START Data supplied

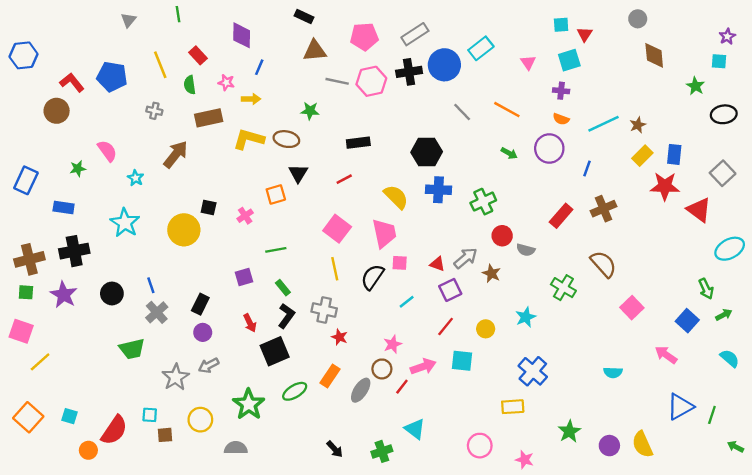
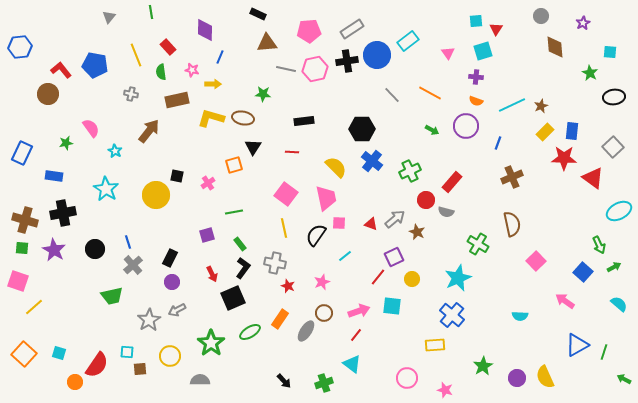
purple star: (727, 37) -> (583, 23), moved
red line: (344, 179) -> (292, 152), turned 32
blue cross: (438, 190) -> (372, 161), turned 35
red rectangle: (561, 216) -> (452, 182), moved
brown cross: (29, 259) -> (25, 220), turned 30
brown semicircle: (604, 264) -> (512, 224), turned 30
purple square: (450, 290) -> (394, 257), moved
cyan star: (526, 317) -> (458, 278), moved, size x1.5
pink star: (393, 344) -> (322, 282), moved
red line: (402, 387) -> (356, 335), moved

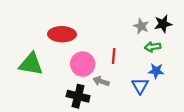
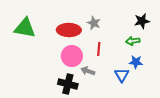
gray star: (141, 26) -> (94, 23), moved
red ellipse: (62, 34) -> (69, 30), moved
green triangle: (31, 64) -> (25, 28), moved

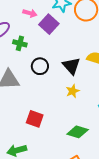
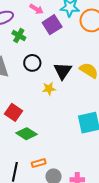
yellow star: (73, 91) -> (49, 89), moved
green diamond: (78, 132) -> (26, 134), moved

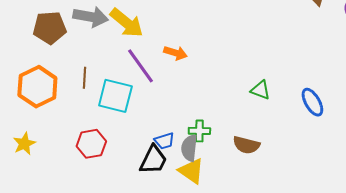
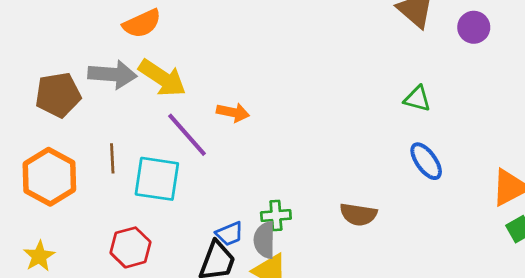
green triangle: (260, 90) -> (417, 99), moved
brown semicircle: (246, 145) -> (358, 214), moved

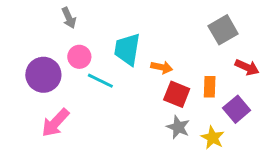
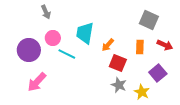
gray square: (223, 30) -> (149, 20), turned -36
orange arrow: (162, 67) -> (108, 45), turned 120
orange rectangle: (210, 87) -> (140, 47), moved

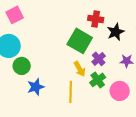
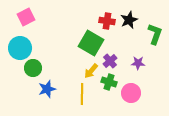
black star: (116, 32) -> (129, 20), moved
yellow arrow: (80, 69) -> (91, 71), turned 70
green cross: (98, 80) -> (109, 82), turned -35

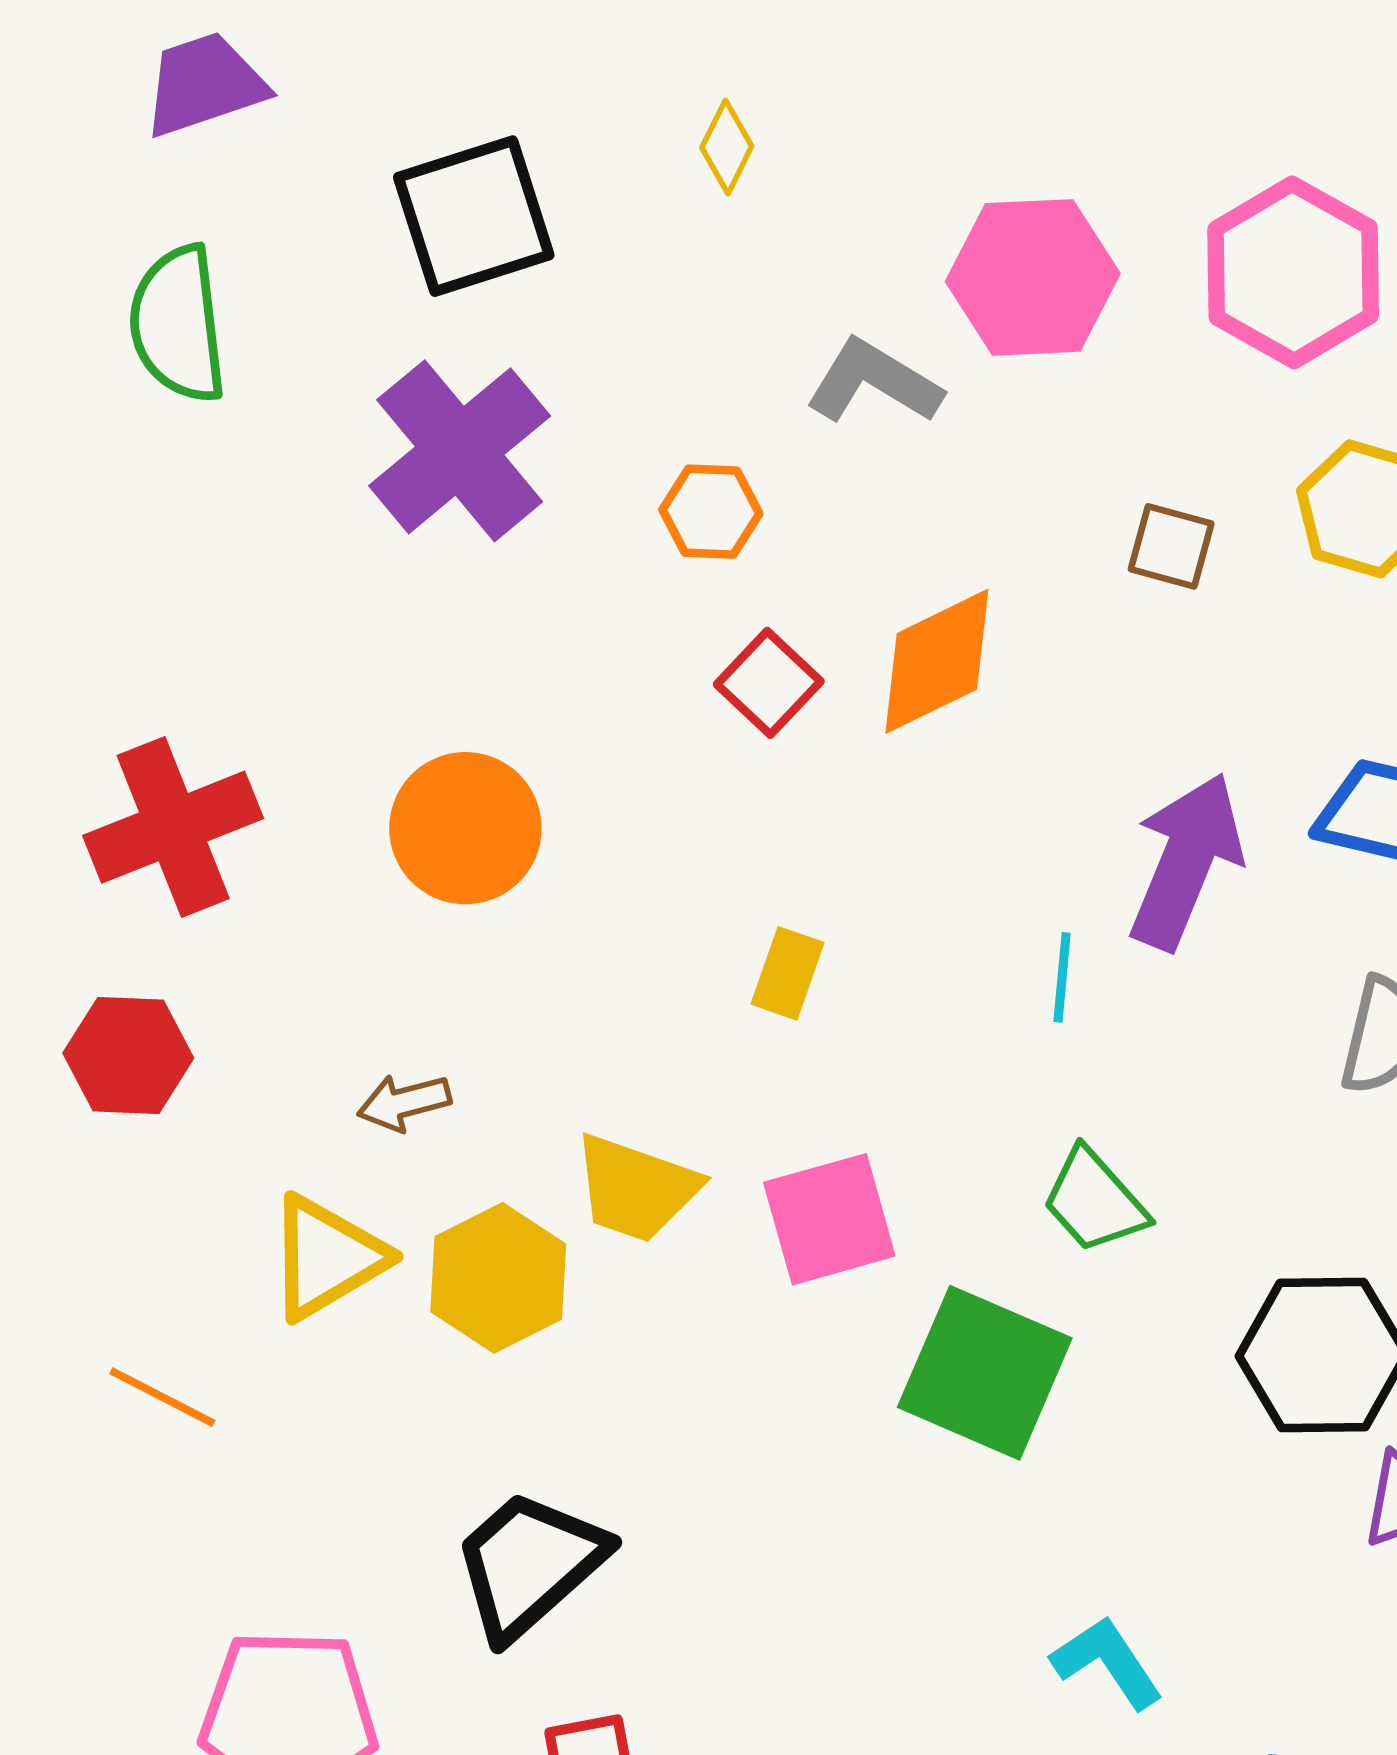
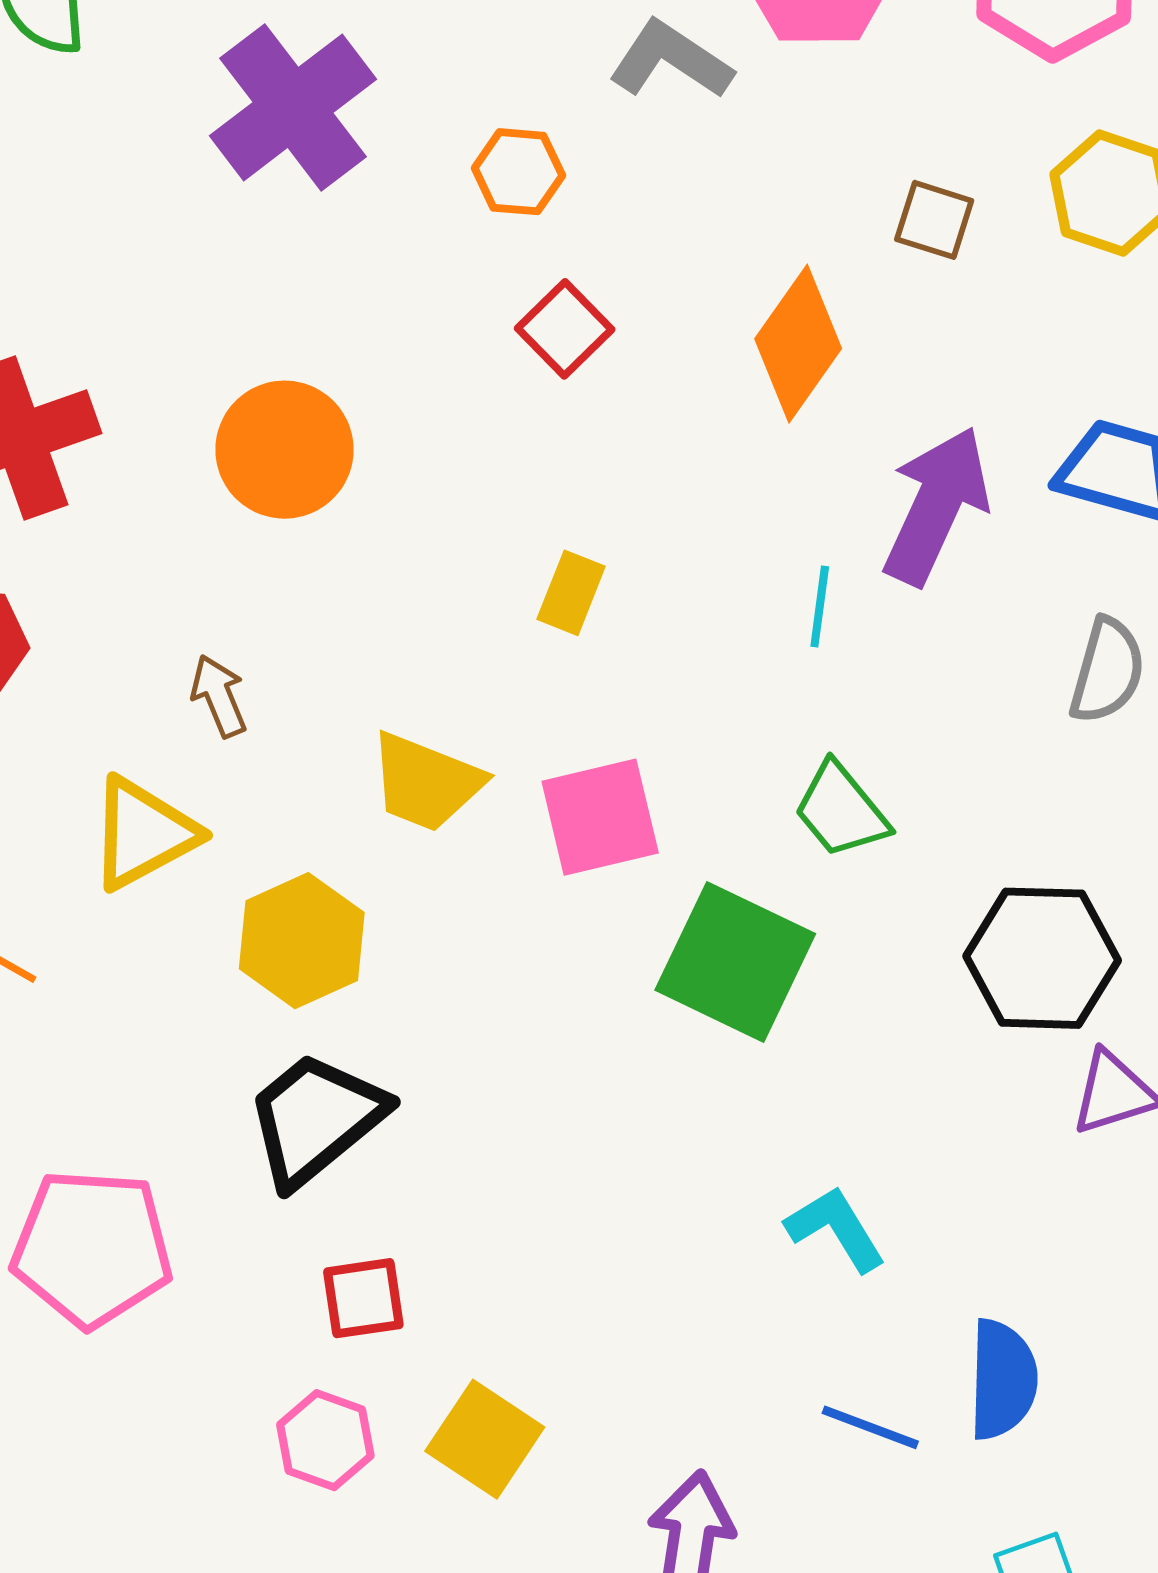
orange diamond: (937, 661) -> (798, 344), moved, turned -31
brown arrow: (404, 1103) -> (219, 696), turned 80
yellow hexagon: (498, 1278) -> (302, 941), moved

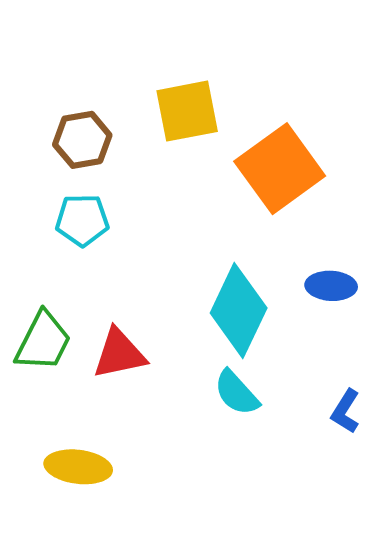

END Data supplied

## Task brief
The lines above from the line with "green diamond: (78, 132) -> (26, 134), moved" through the line with "green cross: (98, 80)" are to be given again word for word, with no pictures among them.

## Worked solution
green diamond: (78, 132) -> (26, 134), moved

green triangle: (260, 90) -> (417, 99), moved
brown semicircle: (246, 145) -> (358, 214), moved

gray square: (223, 30) -> (149, 20), turned -36
orange arrow: (162, 67) -> (108, 45), turned 120
orange rectangle: (210, 87) -> (140, 47), moved

black star: (116, 32) -> (129, 20), moved
yellow arrow: (80, 69) -> (91, 71), turned 70
green cross: (98, 80) -> (109, 82), turned -35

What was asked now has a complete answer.